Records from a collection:
☆ ☆ ☆ ☆ ☆

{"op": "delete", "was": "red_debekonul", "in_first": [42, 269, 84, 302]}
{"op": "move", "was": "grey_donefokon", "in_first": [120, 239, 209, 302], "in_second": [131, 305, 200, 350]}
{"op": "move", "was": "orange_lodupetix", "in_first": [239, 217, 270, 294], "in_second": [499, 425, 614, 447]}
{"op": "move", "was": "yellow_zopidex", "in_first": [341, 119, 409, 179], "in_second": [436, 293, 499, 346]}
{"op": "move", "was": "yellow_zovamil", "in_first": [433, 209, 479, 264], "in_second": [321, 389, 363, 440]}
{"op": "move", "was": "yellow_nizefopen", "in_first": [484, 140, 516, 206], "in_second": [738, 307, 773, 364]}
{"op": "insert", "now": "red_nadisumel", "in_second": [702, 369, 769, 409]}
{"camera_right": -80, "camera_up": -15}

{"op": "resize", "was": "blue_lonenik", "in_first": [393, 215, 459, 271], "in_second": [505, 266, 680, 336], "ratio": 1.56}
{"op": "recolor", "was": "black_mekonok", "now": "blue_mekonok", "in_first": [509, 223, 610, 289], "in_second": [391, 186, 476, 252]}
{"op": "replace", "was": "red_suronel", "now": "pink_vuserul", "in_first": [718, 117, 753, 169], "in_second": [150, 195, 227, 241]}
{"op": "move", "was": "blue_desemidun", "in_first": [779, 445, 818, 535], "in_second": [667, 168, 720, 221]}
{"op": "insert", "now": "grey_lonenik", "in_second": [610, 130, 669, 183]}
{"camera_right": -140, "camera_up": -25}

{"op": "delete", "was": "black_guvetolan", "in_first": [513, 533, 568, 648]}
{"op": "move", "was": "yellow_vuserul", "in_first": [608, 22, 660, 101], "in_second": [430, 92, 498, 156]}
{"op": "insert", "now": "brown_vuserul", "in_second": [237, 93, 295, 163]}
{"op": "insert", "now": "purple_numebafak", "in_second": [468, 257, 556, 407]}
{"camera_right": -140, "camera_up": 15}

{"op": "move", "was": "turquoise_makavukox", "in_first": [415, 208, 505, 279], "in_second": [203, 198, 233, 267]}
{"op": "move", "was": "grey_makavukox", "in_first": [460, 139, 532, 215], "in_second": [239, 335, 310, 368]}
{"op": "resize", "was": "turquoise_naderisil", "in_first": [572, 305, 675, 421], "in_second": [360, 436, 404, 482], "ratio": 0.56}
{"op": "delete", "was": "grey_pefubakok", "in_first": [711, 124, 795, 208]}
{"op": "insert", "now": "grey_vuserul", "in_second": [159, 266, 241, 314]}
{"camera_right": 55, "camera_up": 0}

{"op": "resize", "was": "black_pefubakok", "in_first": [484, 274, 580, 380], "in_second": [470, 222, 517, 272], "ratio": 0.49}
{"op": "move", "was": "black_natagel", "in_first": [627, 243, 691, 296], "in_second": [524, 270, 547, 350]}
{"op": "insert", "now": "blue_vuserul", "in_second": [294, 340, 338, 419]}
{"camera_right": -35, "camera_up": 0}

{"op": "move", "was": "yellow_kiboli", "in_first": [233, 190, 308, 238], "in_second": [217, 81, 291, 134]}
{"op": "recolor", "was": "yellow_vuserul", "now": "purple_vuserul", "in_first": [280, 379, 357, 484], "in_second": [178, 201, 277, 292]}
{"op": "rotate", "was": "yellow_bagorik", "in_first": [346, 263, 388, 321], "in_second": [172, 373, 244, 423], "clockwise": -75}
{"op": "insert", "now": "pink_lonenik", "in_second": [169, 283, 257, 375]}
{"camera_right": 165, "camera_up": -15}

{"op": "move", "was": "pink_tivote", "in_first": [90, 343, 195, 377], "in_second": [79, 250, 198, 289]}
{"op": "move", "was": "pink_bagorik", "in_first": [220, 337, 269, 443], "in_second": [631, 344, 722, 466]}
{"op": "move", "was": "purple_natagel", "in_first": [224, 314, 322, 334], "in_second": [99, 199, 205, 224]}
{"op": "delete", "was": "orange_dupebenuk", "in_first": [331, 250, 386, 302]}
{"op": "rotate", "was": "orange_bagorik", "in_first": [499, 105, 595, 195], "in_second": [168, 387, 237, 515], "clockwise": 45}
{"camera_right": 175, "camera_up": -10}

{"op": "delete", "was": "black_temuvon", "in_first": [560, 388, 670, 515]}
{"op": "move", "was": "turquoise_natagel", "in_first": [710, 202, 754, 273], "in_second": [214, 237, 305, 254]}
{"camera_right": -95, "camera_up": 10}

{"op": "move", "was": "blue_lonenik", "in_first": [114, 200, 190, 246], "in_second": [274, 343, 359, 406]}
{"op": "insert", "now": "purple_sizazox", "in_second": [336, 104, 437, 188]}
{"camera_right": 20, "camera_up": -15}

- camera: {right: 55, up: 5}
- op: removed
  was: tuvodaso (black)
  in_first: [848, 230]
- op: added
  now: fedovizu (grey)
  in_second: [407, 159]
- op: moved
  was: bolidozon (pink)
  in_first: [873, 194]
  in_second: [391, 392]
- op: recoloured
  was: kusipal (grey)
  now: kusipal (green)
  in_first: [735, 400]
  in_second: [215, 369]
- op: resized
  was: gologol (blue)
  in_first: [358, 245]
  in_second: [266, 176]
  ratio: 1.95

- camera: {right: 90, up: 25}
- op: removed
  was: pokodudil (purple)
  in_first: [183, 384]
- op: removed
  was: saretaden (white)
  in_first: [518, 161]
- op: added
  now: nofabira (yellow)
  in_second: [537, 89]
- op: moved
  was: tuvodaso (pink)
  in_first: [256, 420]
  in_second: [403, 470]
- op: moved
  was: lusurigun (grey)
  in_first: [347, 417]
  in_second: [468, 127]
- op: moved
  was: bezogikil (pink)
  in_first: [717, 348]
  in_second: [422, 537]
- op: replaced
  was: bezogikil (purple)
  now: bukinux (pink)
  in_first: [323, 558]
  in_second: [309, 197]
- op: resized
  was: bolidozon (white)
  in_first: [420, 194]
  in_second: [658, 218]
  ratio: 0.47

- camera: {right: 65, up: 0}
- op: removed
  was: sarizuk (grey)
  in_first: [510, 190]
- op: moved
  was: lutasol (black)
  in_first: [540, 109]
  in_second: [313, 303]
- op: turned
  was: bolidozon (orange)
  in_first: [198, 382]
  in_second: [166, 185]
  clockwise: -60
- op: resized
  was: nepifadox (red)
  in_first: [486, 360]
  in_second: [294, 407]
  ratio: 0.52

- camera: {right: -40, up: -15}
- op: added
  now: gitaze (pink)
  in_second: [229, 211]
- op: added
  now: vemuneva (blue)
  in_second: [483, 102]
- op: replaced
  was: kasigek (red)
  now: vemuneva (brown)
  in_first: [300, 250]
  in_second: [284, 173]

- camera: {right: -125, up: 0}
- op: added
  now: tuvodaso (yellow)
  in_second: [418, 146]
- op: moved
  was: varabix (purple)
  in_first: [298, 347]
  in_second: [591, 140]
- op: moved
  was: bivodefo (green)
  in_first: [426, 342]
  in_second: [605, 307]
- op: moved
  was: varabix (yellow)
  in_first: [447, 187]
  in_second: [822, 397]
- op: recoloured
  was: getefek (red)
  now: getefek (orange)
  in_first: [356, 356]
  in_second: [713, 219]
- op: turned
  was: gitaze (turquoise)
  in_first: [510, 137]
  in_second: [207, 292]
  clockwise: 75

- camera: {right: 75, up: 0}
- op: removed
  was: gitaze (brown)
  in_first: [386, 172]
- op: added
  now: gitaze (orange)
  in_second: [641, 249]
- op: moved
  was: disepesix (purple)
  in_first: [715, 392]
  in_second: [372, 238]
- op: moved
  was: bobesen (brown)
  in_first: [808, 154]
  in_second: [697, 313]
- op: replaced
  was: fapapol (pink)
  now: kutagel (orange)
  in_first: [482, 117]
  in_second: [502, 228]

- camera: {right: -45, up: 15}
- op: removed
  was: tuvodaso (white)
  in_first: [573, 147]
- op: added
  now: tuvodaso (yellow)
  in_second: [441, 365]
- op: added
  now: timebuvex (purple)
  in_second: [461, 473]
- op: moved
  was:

☆ ☆ ☆ ☆ ☆

The lines above from the one with "now: fedovizu (grey)" through the one with "in_second: [266, 176]" are to be duplicated exactly, ends included, with nothing added.

  now: fedovizu (grey)
  in_second: [407, 159]
- op: moved
  was: bolidozon (pink)
  in_first: [873, 194]
  in_second: [391, 392]
- op: recoloured
  was: kusipal (grey)
  now: kusipal (green)
  in_first: [735, 400]
  in_second: [215, 369]
- op: resized
  was: gologol (blue)
  in_first: [358, 245]
  in_second: [266, 176]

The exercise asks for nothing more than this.